Assignment: Once the pictures are set aside, reproduce the entries below exactly.

Data listing:
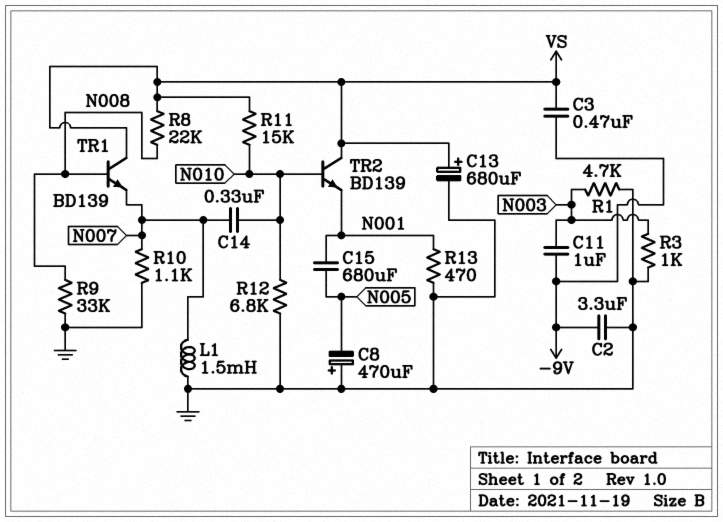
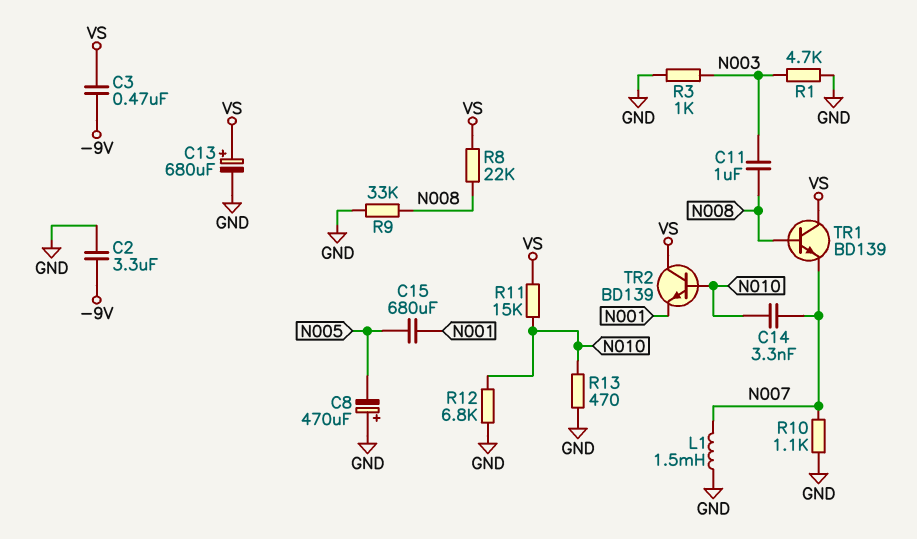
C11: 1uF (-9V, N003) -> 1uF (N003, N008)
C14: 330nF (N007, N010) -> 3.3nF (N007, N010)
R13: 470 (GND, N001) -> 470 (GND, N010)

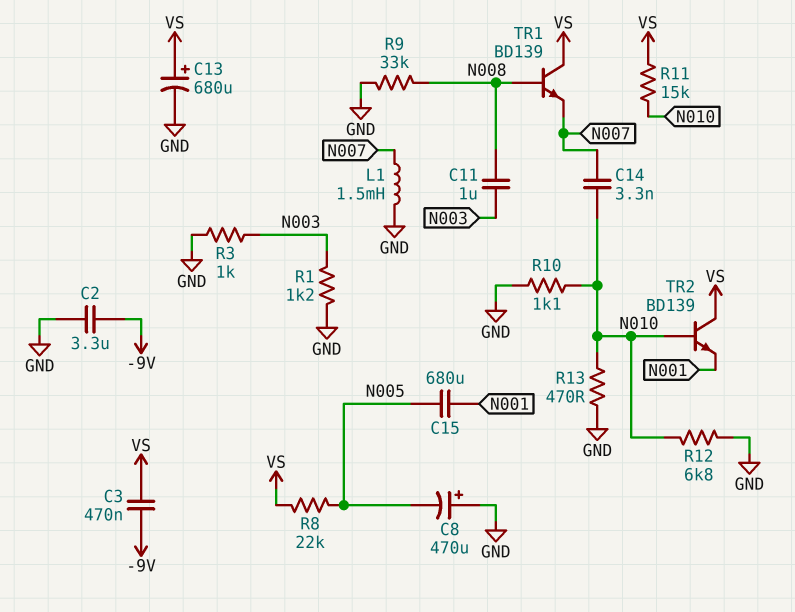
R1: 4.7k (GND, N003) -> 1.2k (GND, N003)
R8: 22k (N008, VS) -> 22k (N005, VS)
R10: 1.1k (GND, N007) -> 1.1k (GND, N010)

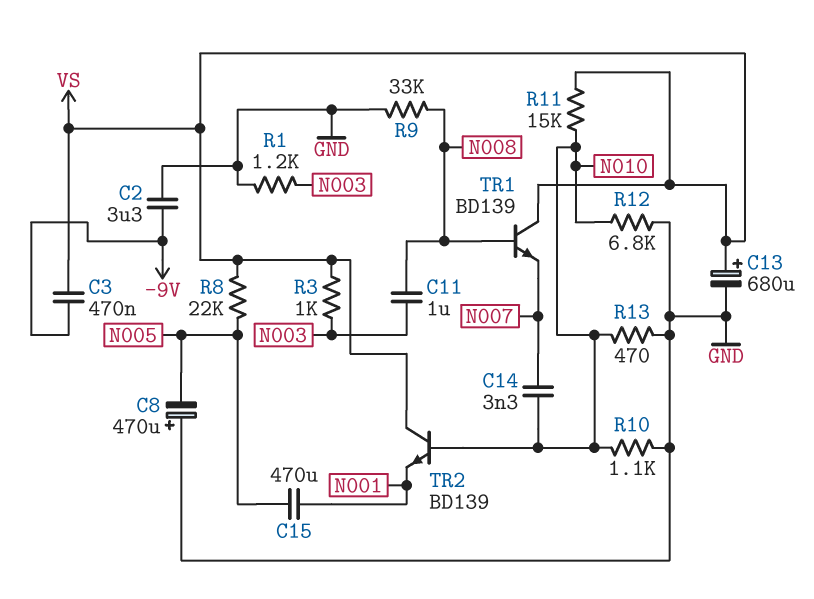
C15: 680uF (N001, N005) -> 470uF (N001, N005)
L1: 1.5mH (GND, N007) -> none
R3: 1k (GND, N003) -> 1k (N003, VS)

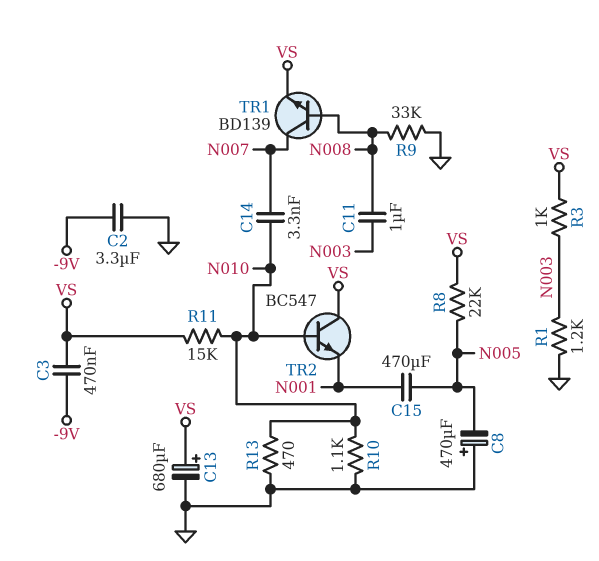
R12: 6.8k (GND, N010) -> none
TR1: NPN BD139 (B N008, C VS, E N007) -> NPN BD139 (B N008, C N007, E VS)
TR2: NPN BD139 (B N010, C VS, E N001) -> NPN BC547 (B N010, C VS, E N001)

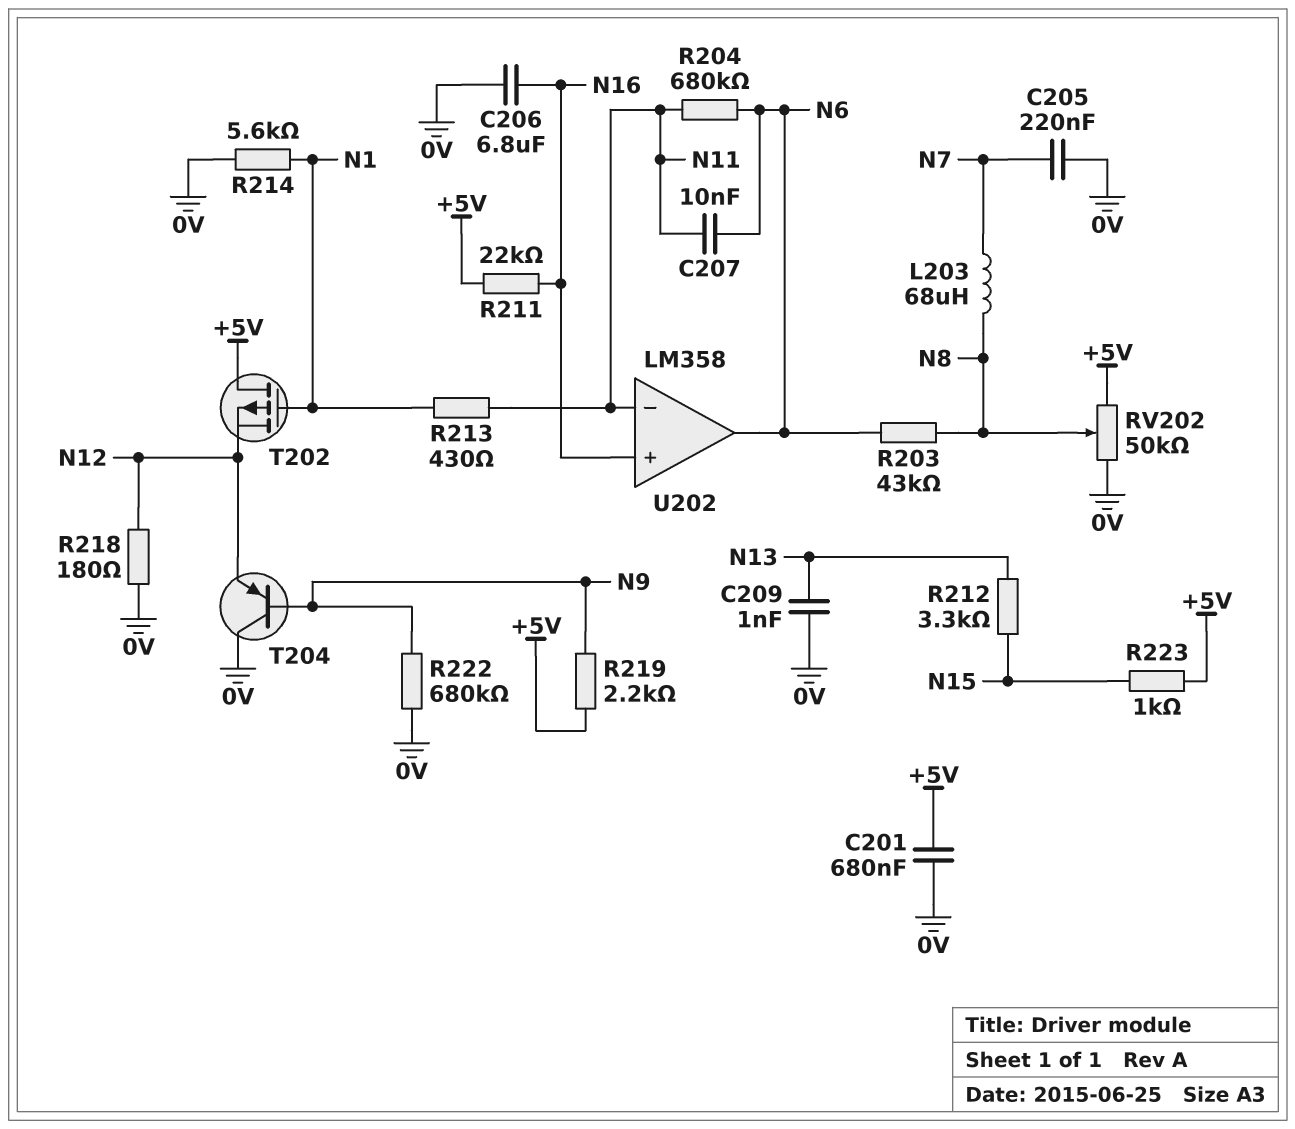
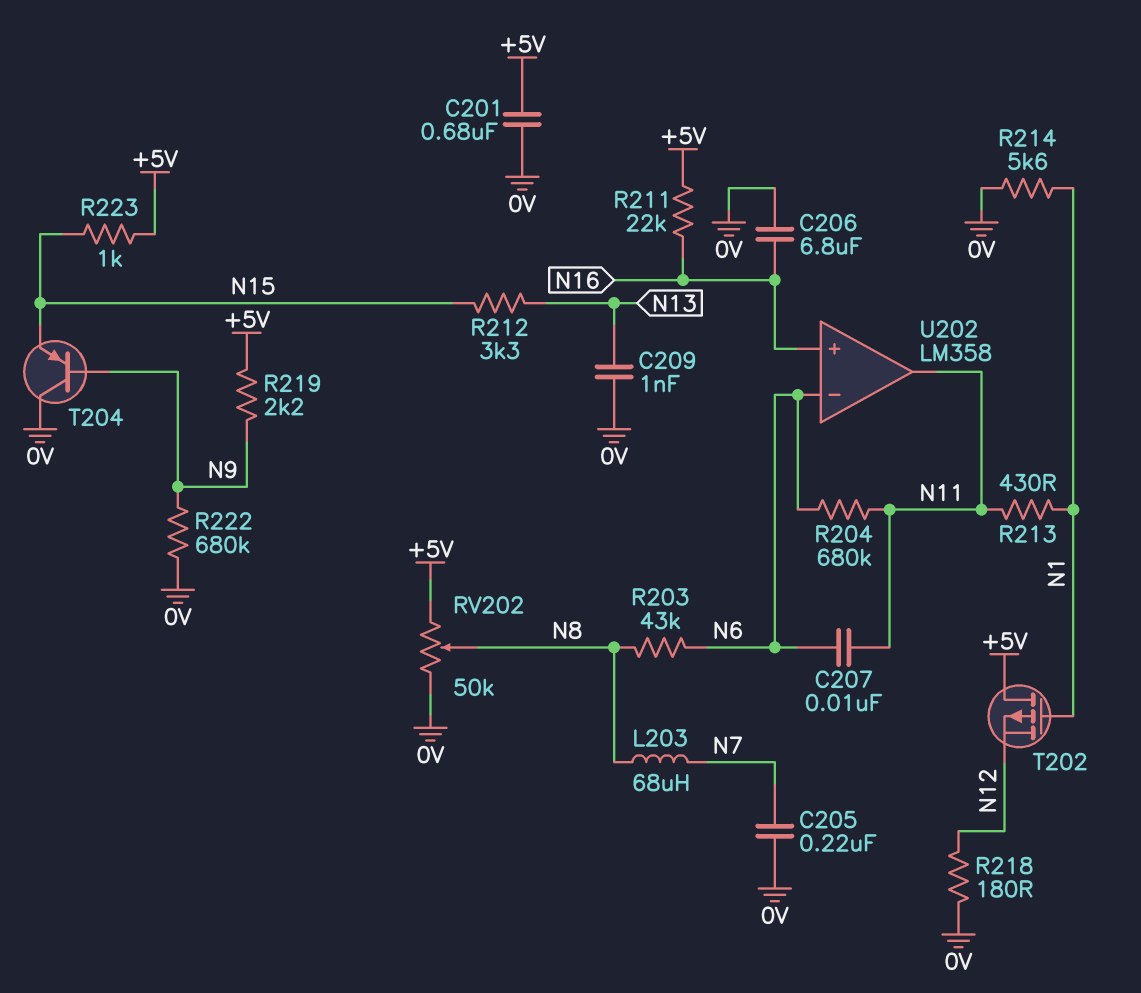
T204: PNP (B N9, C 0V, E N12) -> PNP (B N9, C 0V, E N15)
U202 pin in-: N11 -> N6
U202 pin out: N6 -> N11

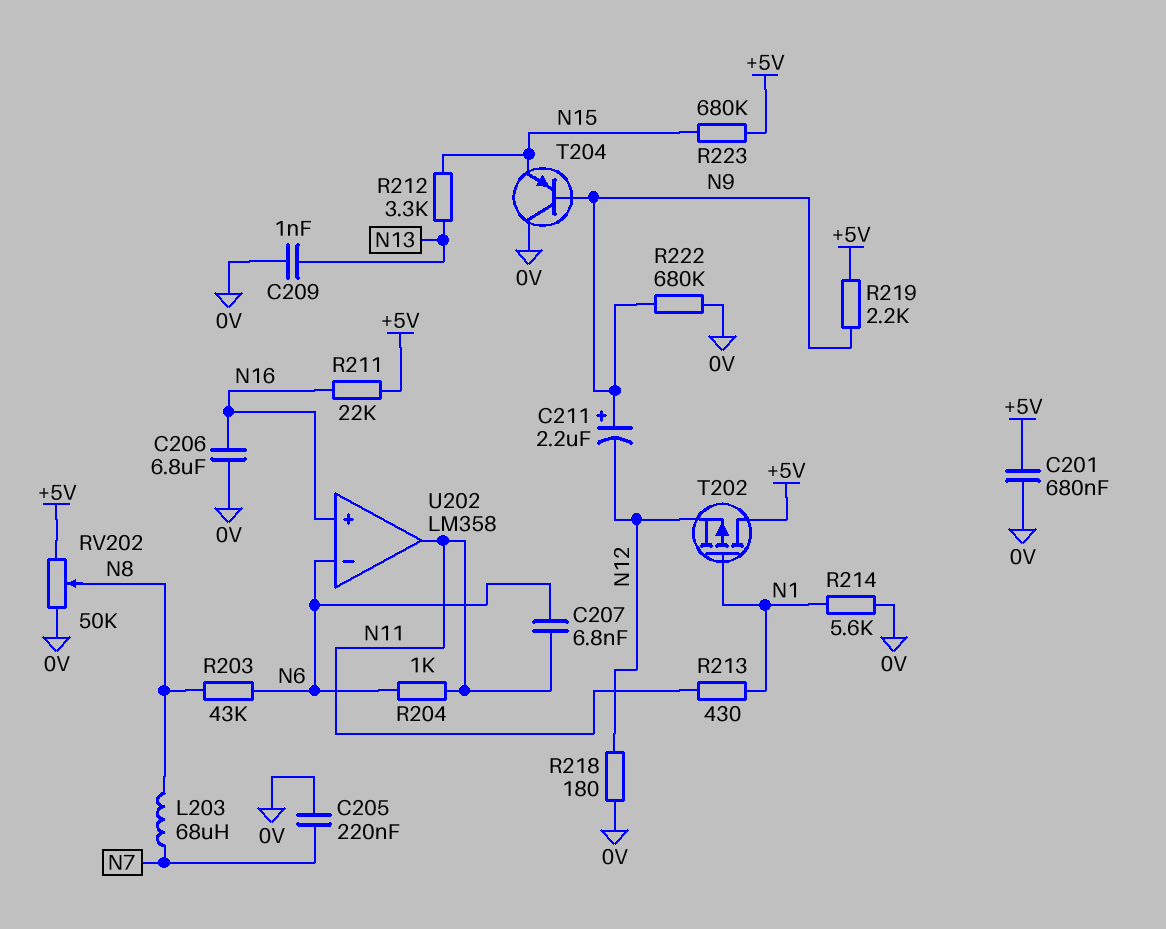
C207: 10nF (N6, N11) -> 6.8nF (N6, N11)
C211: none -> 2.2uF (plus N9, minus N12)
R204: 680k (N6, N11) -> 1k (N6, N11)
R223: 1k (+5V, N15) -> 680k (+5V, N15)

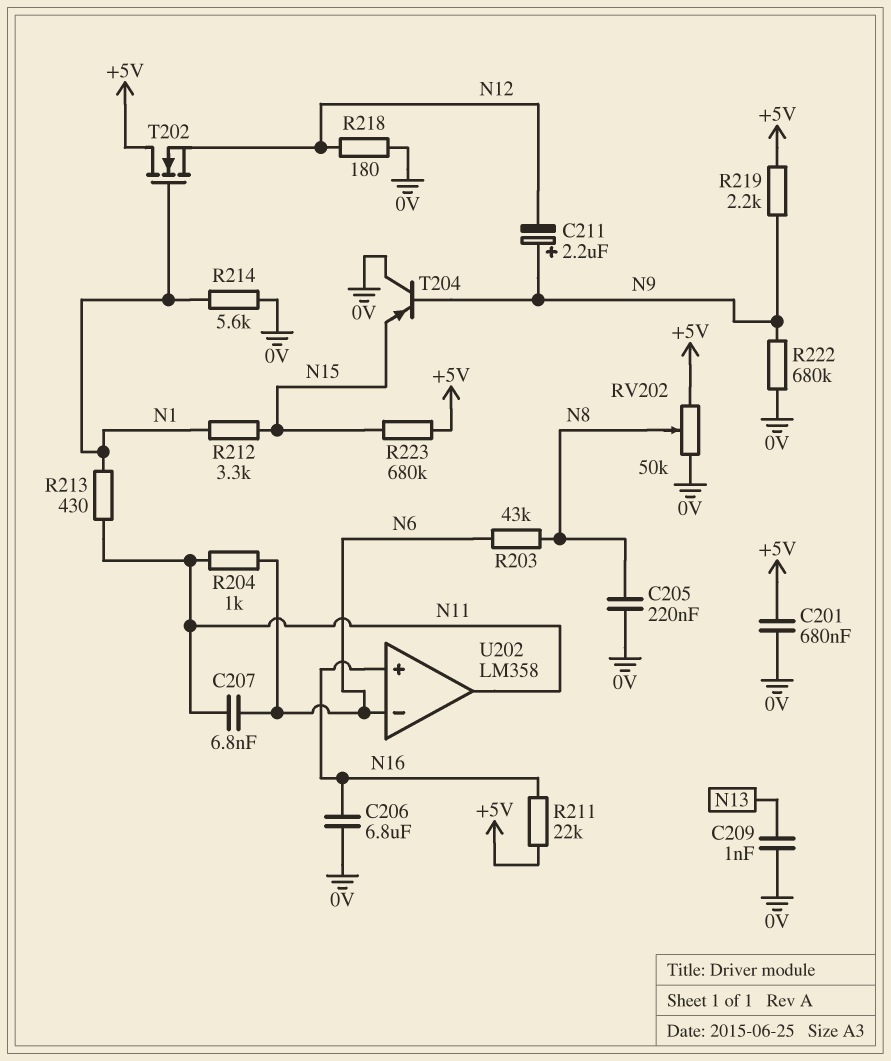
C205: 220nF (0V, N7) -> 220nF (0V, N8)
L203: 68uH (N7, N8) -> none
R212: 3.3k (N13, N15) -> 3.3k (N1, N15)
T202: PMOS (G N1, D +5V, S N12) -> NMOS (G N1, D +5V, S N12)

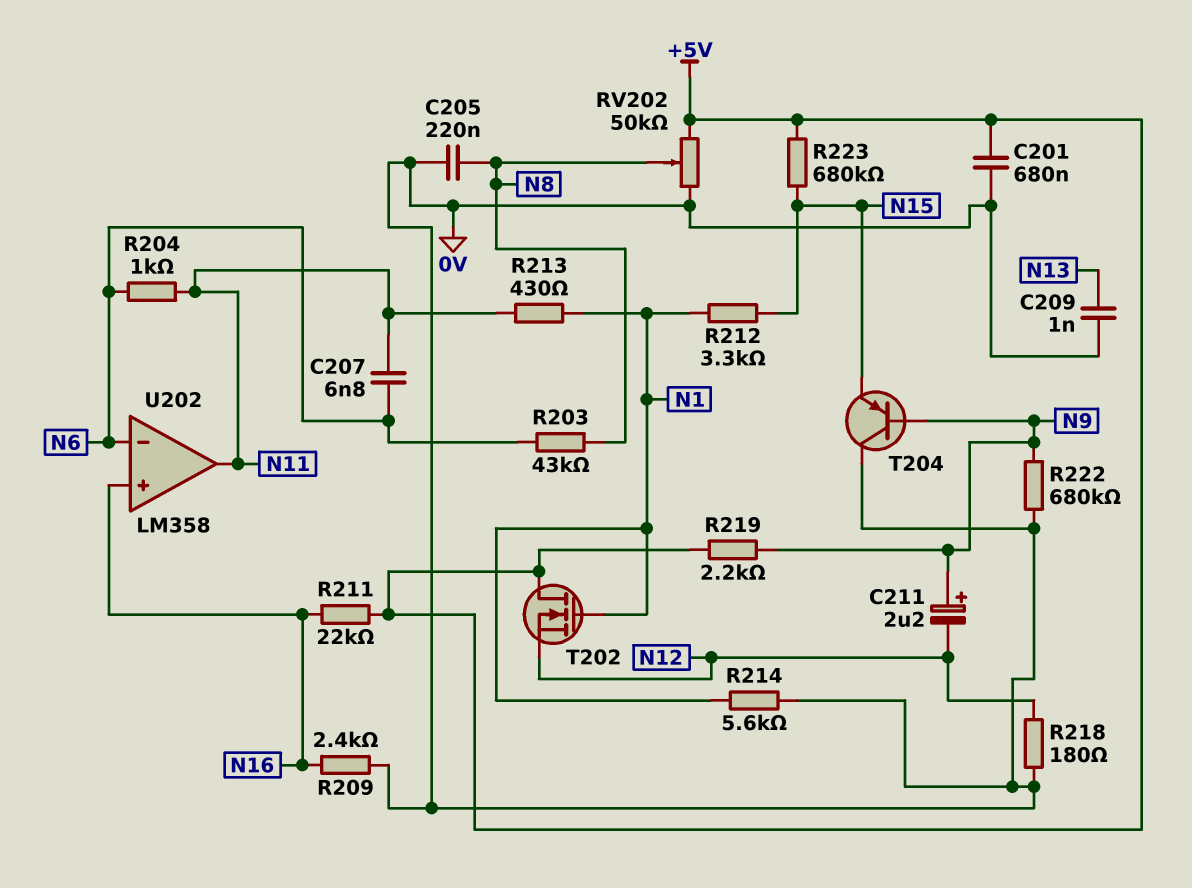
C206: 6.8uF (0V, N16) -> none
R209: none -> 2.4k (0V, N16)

Output below:
C11: 1uF (-9V, N003) -> 1uF (N003, N008)
C14: 330nF (N007, N010) -> 3.3nF (N007, N010)
R13: 470 (GND, N001) -> 470 (GND, N010)

R1: 4.7k (GND, N003) -> 1.2k (GND, N003)
R8: 22k (N008, VS) -> 22k (N005, VS)
R10: 1.1k (GND, N007) -> 1.1k (GND, N010)

C15: 680uF (N001, N005) -> 470uF (N001, N005)
L1: 1.5mH (GND, N007) -> none
R3: 1k (GND, N003) -> 1k (N003, VS)

R12: 6.8k (GND, N010) -> none
TR1: NPN BD139 (B N008, C VS, E N007) -> NPN BD139 (B N008, C N007, E VS)
TR2: NPN BD139 (B N010, C VS, E N001) -> NPN BC547 (B N010, C VS, E N001)

T204: PNP (B N9, C 0V, E N12) -> PNP (B N9, C 0V, E N15)
U202 pin in-: N11 -> N6
U202 pin out: N6 -> N11

C207: 10nF (N6, N11) -> 6.8nF (N6, N11)
C211: none -> 2.2uF (plus N9, minus N12)
R204: 680k (N6, N11) -> 1k (N6, N11)
R223: 1k (+5V, N15) -> 680k (+5V, N15)

C205: 220nF (0V, N7) -> 220nF (0V, N8)
L203: 68uH (N7, N8) -> none
R212: 3.3k (N13, N15) -> 3.3k (N1, N15)
T202: PMOS (G N1, D +5V, S N12) -> NMOS (G N1, D +5V, S N12)

C206: 6.8uF (0V, N16) -> none
R209: none -> 2.4k (0V, N16)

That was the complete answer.